* _Records provided_
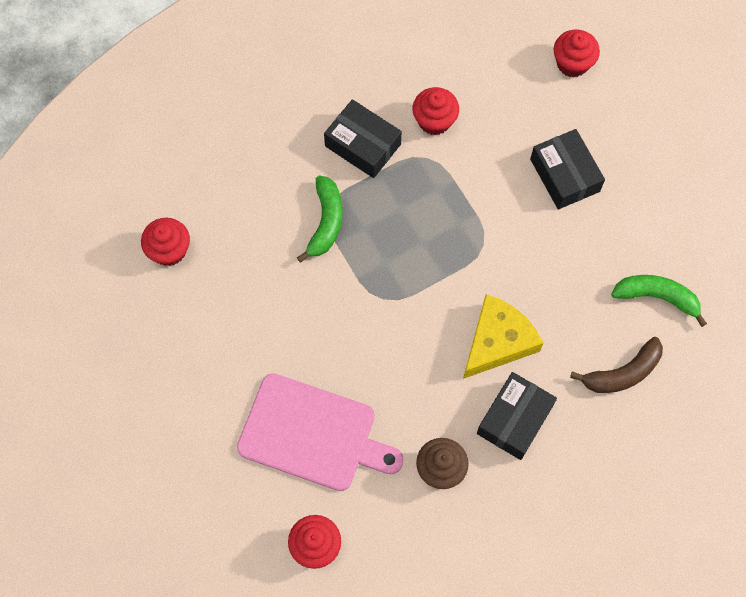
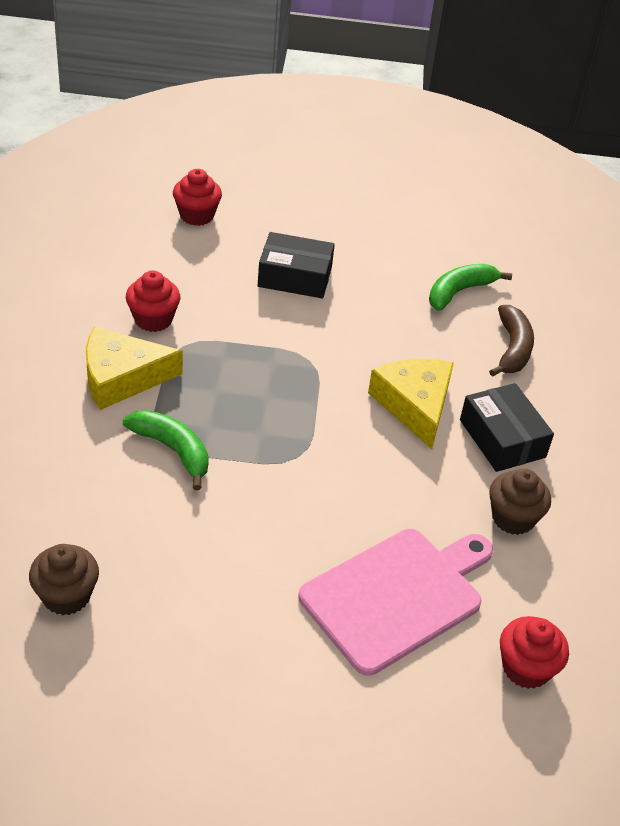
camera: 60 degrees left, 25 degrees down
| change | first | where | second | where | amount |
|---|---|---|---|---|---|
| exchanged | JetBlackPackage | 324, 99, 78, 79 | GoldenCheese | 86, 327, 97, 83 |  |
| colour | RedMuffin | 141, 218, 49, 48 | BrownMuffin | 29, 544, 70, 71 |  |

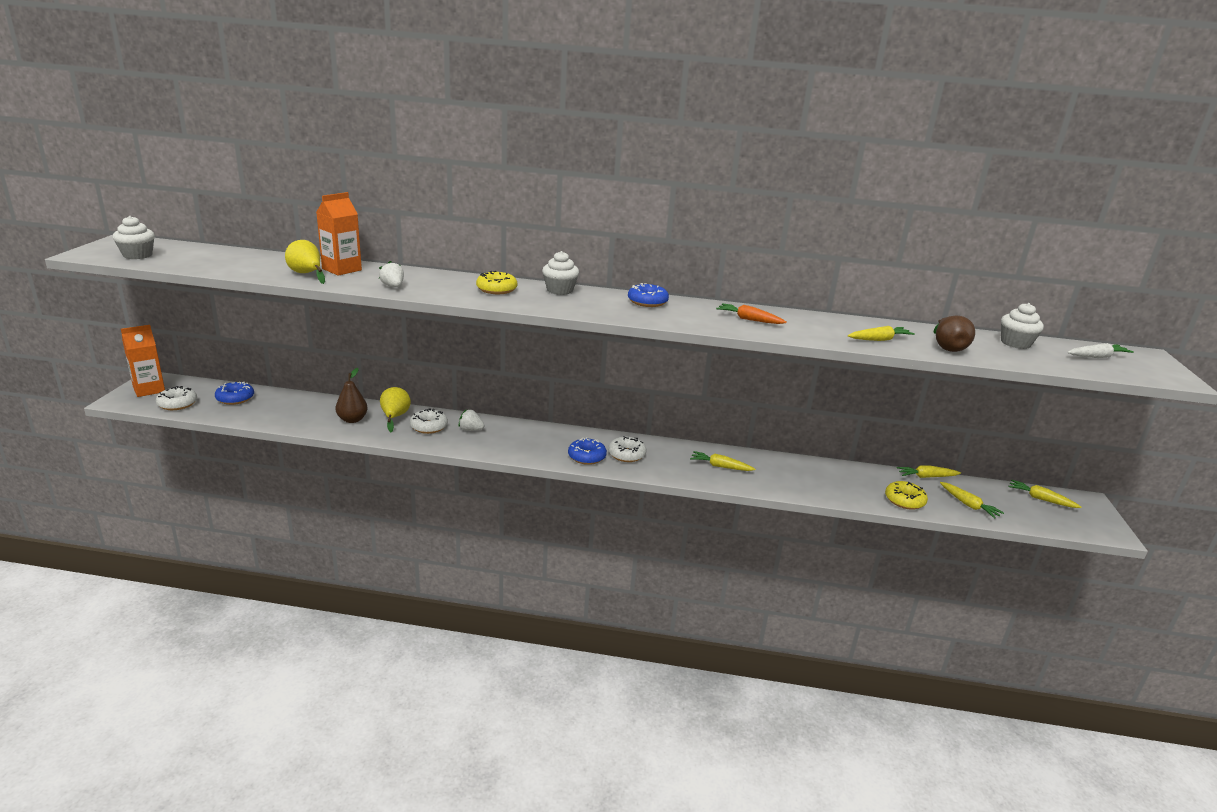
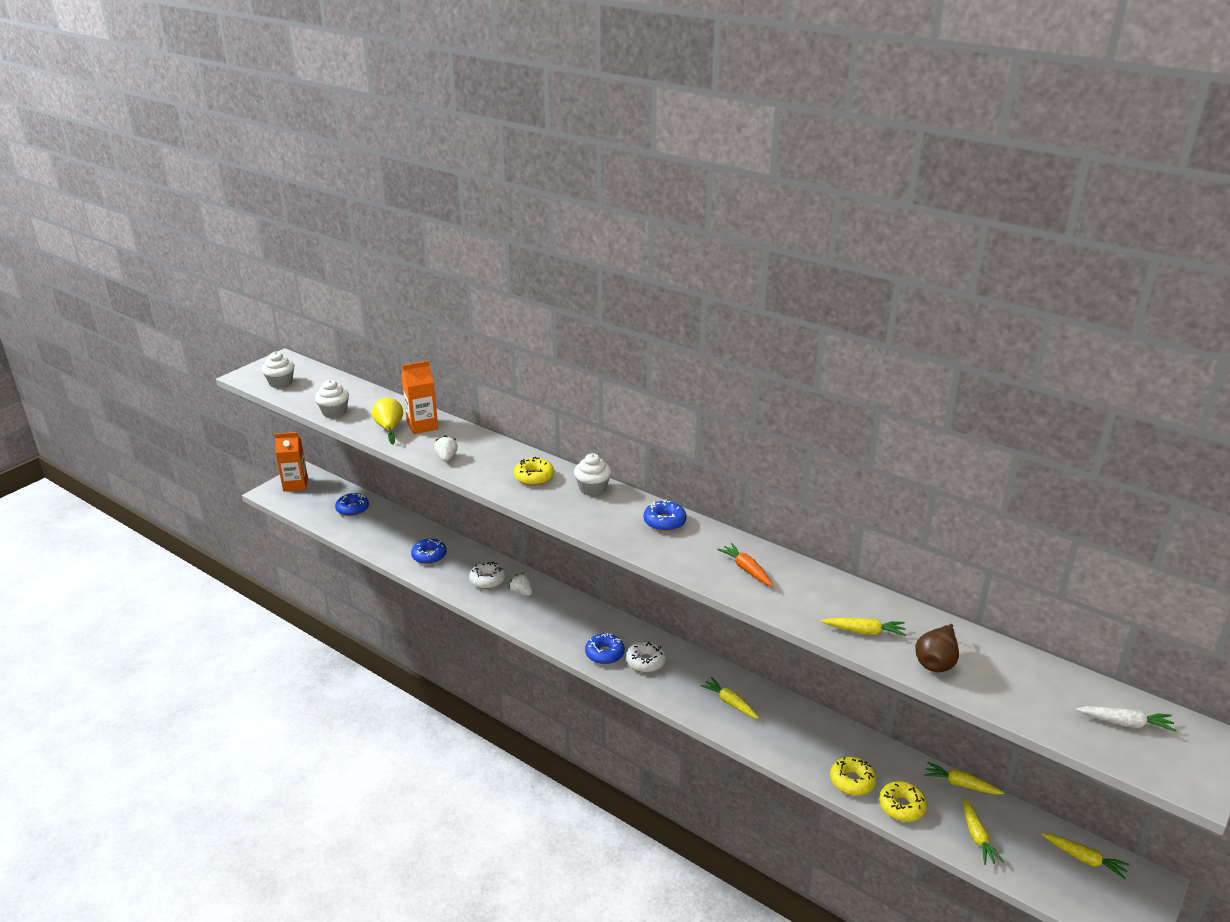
camera: 30 degrees right, 5 degrees up
| change | first | where | second | where | amount |
|---|---|---|---|---|---|
| missing | PureWhiteDonut | 156, 386, 41, 24 |  |  |  |
| missing | GoldenPear | 380, 387, 31, 45 |  |  |  |
| appeared |  |  | GoldenDonut | 830, 757, 46, 39 |  |
| relocated | PureWhiteMuffin | 1001, 303, 43, 46 |  | 315, 380, 34, 38 |  |
| exchanged | BrownPear | 336, 368, 32, 55 | RoyalBlueDonut | 411, 539, 36, 25 |  |
| spun | GoldenCarrot | 1008, 480, 73, 28 |  | 1042, 833, 87, 46 | 150 degrees clockwise |

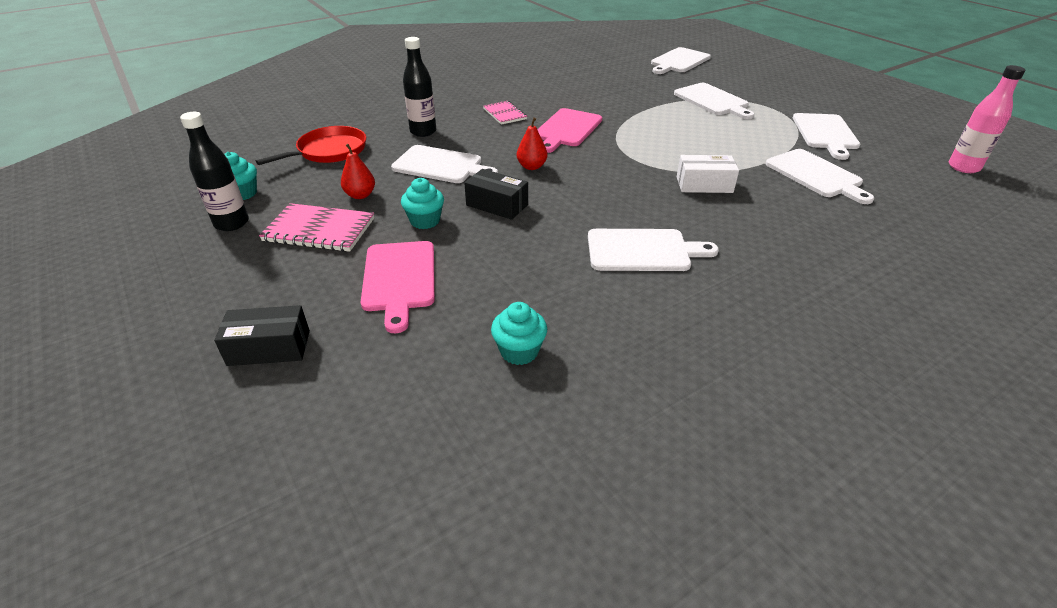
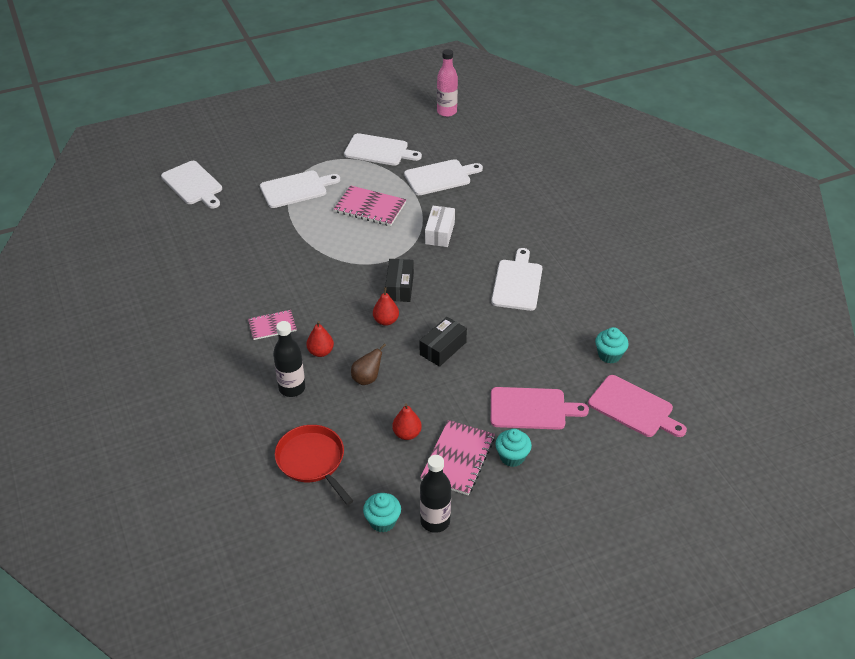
camera: 80 degrees left, 5 degrees up
| change | first | where | second | where | amount |
|---|---|---|---|---|---|
| appeared |  |  | RedPear | 306, 321, 28, 36 |  |
| appeared |  |  | PinkExerciseBook | 334, 185, 72, 41 |  |
| relocated | JetBlackPackage | 214, 305, 96, 61 |  | 385, 259, 29, 43 |  |
| relocated | TealMuffin | 401, 178, 43, 51 |  | 495, 429, 37, 38 |  |
| relocated | PinkBreadBoard | 537, 108, 65, 45 |  | 588, 375, 99, 62 |  |
| exchanged | PureWhiteBreadBoard | 391, 145, 107, 38 | BrownPear | 351, 343, 35, 42 |  |

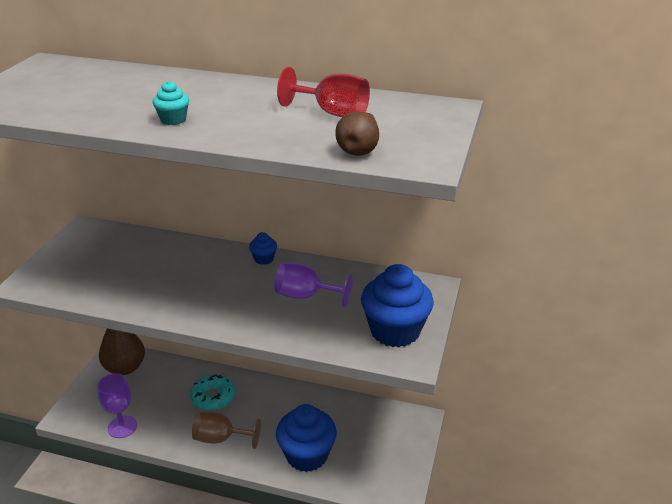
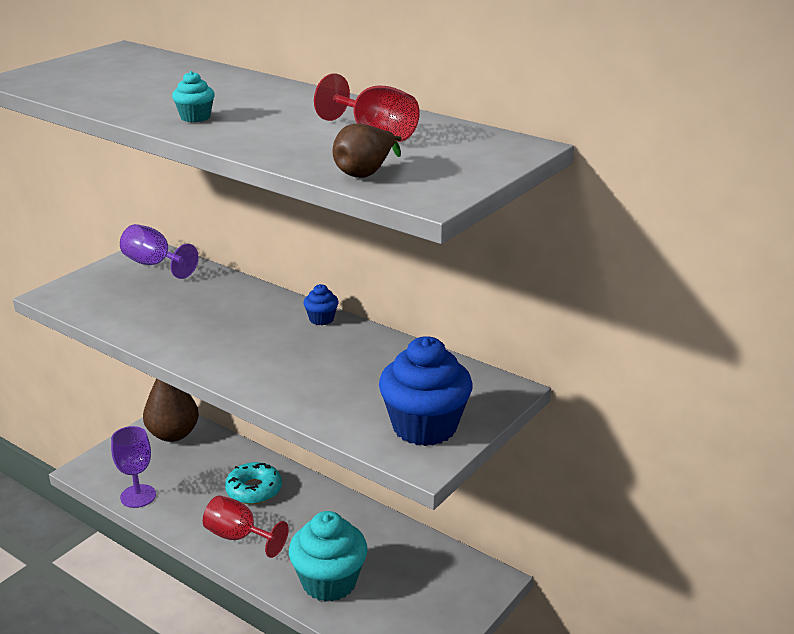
camera: 20 degrees right, 5 degrees down
| change | first | where | second | where | amount |
|---|---|---|---|---|---|
| relocated | RoyalPurpleWineGlass | 274, 262, 79, 45 |  | 120, 224, 78, 55 |  |
| colour | BrownWineGlass | 192, 411, 69, 38 | RedWineGlass | 203, 495, 86, 63 |  |
| colour | RoyalBlueMuffin | 276, 404, 61, 68 | TealMuffin | 289, 511, 79, 91 |  |

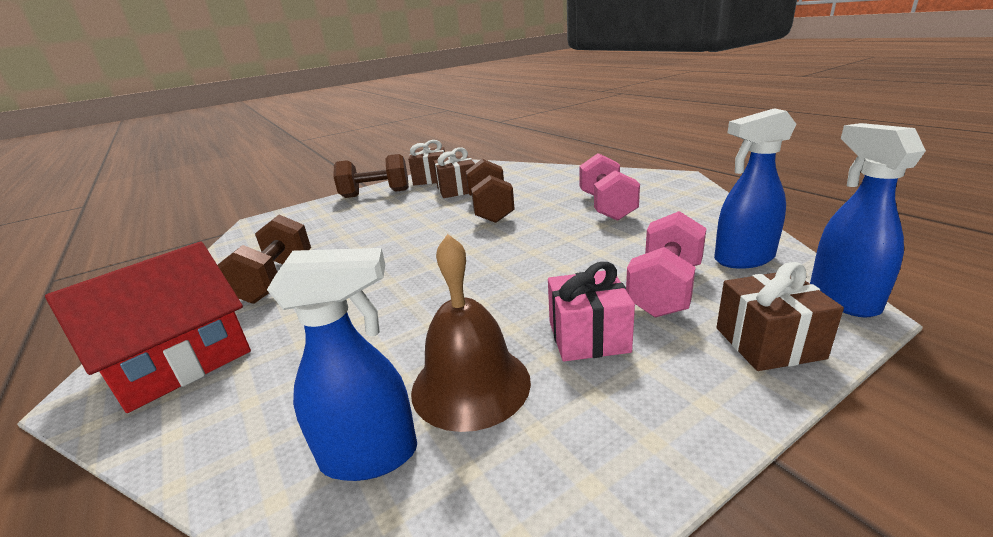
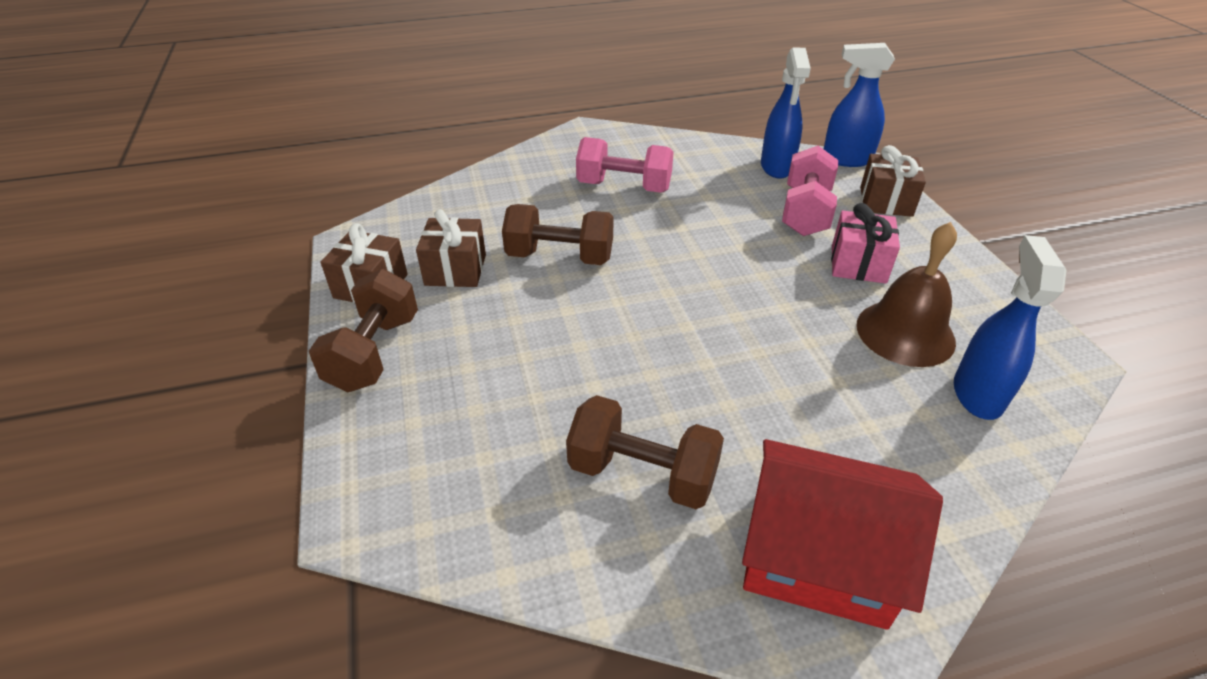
camera: 75 degrees left, 15 degrees up
| change | first | where | second | where | amount |
|---|---|---|---|---|---|
| spun | RedHouse | 45, 242, 206, 171 |  | 742, 439, 201, 191 | 45 degrees counterclockwise |
| spun | PinkDumbbell | 626, 211, 81, 107 |  | 782, 146, 56, 90 | 60 degrees clockwise |

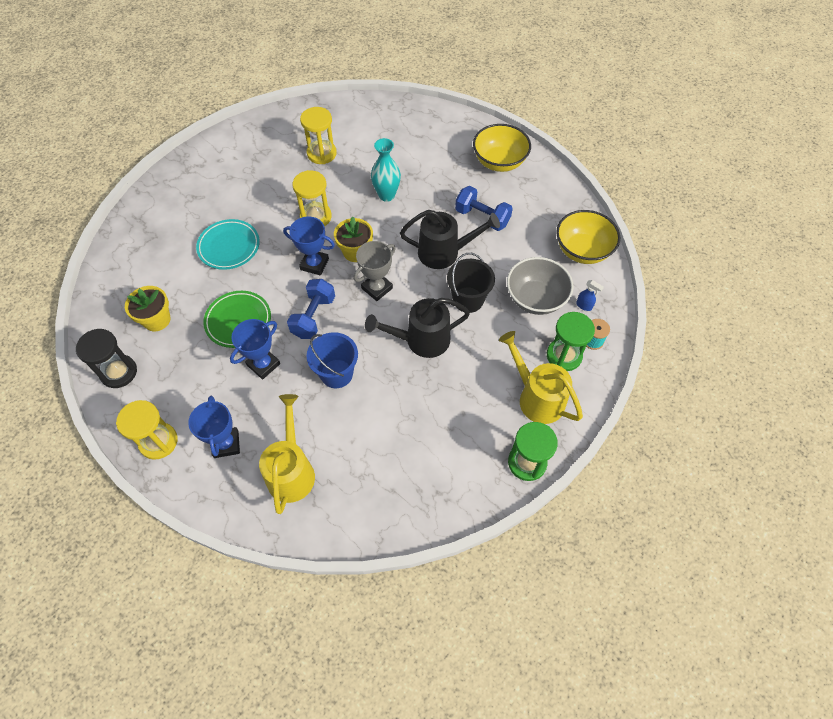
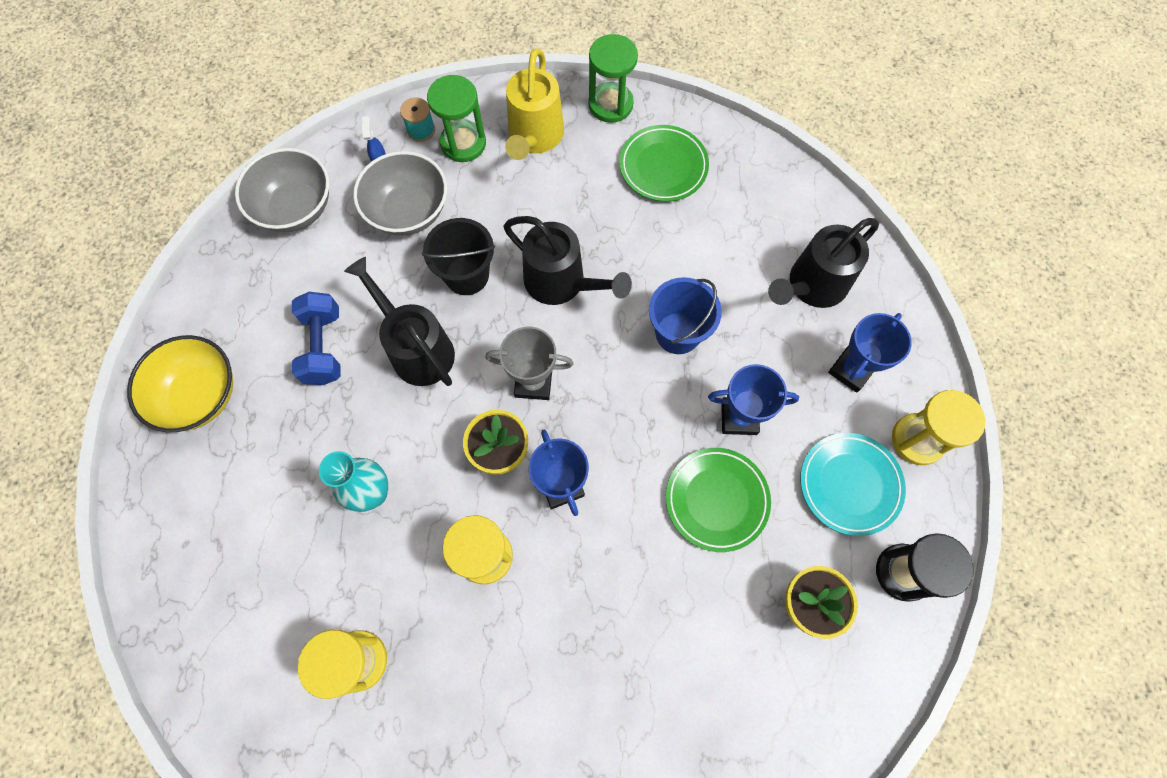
camera: 130 degrees left, 10 degrees up
| change | first | where | second | where | amount |
|---|---|---|---|---|---|
| missing | RoyalBlueDumbbell | 287, 279, 48, 60 |  |  |  |
| appeared |  |  | LeafGreenPlate | 619, 125, 90, 77 |  |
| relocated | TealPlate | 196, 219, 64, 51 |  | 800, 433, 106, 103 |  |
| colour | GoldenSprinklingCan | 259, 394, 56, 120 | JetBlackSprinklingCan | 768, 218, 111, 90 |  |
| colour | GoldenServingBowl | 556, 210, 64, 54 | GrayServingBowl | 235, 148, 94, 84 |  |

* _Task statement_
No pictures belong in the answer; copy all other parts of the listing exactly.

* _Answer box_
camera: 60 degrees left, 25 degrees down
| change | first | where | second | where | amount |
|---|---|---|---|---|---|
| exchanged | JetBlackPackage | 324, 99, 78, 79 | GoldenCheese | 86, 327, 97, 83 |  |
| colour | RedMuffin | 141, 218, 49, 48 | BrownMuffin | 29, 544, 70, 71 |  |

camera: 30 degrees right, 5 degrees up
| change | first | where | second | where | amount |
|---|---|---|---|---|---|
| missing | PureWhiteDonut | 156, 386, 41, 24 |  |  |  |
| missing | GoldenPear | 380, 387, 31, 45 |  |  |  |
| appeared |  |  | GoldenDonut | 830, 757, 46, 39 |  |
| relocated | PureWhiteMuffin | 1001, 303, 43, 46 |  | 315, 380, 34, 38 |  |
| exchanged | BrownPear | 336, 368, 32, 55 | RoyalBlueDonut | 411, 539, 36, 25 |  |
| spun | GoldenCarrot | 1008, 480, 73, 28 |  | 1042, 833, 87, 46 | 150 degrees clockwise |

camera: 80 degrees left, 5 degrees up
| change | first | where | second | where | amount |
|---|---|---|---|---|---|
| appeared |  |  | RedPear | 306, 321, 28, 36 |  |
| appeared |  |  | PinkExerciseBook | 334, 185, 72, 41 |  |
| relocated | JetBlackPackage | 214, 305, 96, 61 |  | 385, 259, 29, 43 |  |
| relocated | TealMuffin | 401, 178, 43, 51 |  | 495, 429, 37, 38 |  |
| relocated | PinkBreadBoard | 537, 108, 65, 45 |  | 588, 375, 99, 62 |  |
| exchanged | PureWhiteBreadBoard | 391, 145, 107, 38 | BrownPear | 351, 343, 35, 42 |  |

camera: 20 degrees right, 5 degrees down
| change | first | where | second | where | amount |
|---|---|---|---|---|---|
| relocated | RoyalPurpleWineGlass | 274, 262, 79, 45 |  | 120, 224, 78, 55 |  |
| colour | BrownWineGlass | 192, 411, 69, 38 | RedWineGlass | 203, 495, 86, 63 |  |
| colour | RoyalBlueMuffin | 276, 404, 61, 68 | TealMuffin | 289, 511, 79, 91 |  |

camera: 75 degrees left, 15 degrees up
| change | first | where | second | where | amount |
|---|---|---|---|---|---|
| spun | RedHouse | 45, 242, 206, 171 |  | 742, 439, 201, 191 | 45 degrees counterclockwise |
| spun | PinkDumbbell | 626, 211, 81, 107 |  | 782, 146, 56, 90 | 60 degrees clockwise |

camera: 130 degrees left, 10 degrees up
| change | first | where | second | where | amount |
|---|---|---|---|---|---|
| missing | RoyalBlueDumbbell | 287, 279, 48, 60 |  |  |  |
| appeared |  |  | LeafGreenPlate | 619, 125, 90, 77 |  |
| relocated | TealPlate | 196, 219, 64, 51 |  | 800, 433, 106, 103 |  |
| colour | GoldenSprinklingCan | 259, 394, 56, 120 | JetBlackSprinklingCan | 768, 218, 111, 90 |  |
| colour | GoldenServingBowl | 556, 210, 64, 54 | GrayServingBowl | 235, 148, 94, 84 |  |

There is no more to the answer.